• _Your instructions_
Only some lines are wanted. Transcribe, exactly, the lines below from the line with "C5: 4.7uF (plus" up to and including the line with "BAT1: 3.7V (plus".

• _Provided records_
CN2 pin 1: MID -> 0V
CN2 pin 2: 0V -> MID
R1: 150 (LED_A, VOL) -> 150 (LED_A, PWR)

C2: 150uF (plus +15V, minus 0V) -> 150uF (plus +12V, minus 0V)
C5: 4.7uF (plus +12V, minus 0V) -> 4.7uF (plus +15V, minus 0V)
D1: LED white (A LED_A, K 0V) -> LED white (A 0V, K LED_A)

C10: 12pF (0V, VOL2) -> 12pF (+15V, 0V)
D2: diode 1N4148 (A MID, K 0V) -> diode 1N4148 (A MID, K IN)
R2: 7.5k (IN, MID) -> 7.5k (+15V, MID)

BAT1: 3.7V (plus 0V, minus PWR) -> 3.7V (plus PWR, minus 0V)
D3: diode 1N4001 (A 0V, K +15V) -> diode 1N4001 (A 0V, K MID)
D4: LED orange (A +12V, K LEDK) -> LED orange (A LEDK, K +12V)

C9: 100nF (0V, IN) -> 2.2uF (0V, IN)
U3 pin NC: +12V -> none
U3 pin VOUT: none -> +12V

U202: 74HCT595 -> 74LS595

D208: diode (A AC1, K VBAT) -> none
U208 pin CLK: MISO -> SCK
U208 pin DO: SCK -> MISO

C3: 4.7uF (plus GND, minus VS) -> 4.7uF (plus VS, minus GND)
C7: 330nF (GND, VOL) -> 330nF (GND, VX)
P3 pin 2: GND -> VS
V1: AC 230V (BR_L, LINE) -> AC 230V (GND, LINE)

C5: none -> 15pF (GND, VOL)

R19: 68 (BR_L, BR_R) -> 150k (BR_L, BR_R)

• _Expected answer_
C5: 4.7uF (plus +12V, minus 0V) -> 4.7uF (plus +15V, minus 0V)
D1: LED white (A LED_A, K 0V) -> LED white (A 0V, K LED_A)

C10: 12pF (0V, VOL2) -> 12pF (+15V, 0V)
D2: diode 1N4148 (A MID, K 0V) -> diode 1N4148 (A MID, K IN)
R2: 7.5k (IN, MID) -> 7.5k (+15V, MID)

BAT1: 3.7V (plus 0V, minus PWR) -> 3.7V (plus PWR, minus 0V)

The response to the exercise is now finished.